» Records provided:
● ● ● ●
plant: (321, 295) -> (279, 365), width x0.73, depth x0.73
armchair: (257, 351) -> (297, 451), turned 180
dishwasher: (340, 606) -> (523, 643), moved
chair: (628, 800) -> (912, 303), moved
● ● ● ●
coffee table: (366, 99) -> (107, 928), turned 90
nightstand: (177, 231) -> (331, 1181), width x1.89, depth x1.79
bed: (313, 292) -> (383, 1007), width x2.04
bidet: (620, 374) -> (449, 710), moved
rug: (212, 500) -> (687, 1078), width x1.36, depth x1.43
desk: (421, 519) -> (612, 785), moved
● ● ● ●
» What you have to do:
Taking the lines above, repeat exactly those from the line that contains "coffee table: (366, 99)" through the line that contains "desk: (421, 519) -> (612, 785), moved", and both of those lines as well. Include nothing else.

» Response for this exercise:
coffee table: (366, 99) -> (107, 928), turned 90
nightstand: (177, 231) -> (331, 1181), width x1.89, depth x1.79
bed: (313, 292) -> (383, 1007), width x2.04
bidet: (620, 374) -> (449, 710), moved
rug: (212, 500) -> (687, 1078), width x1.36, depth x1.43
desk: (421, 519) -> (612, 785), moved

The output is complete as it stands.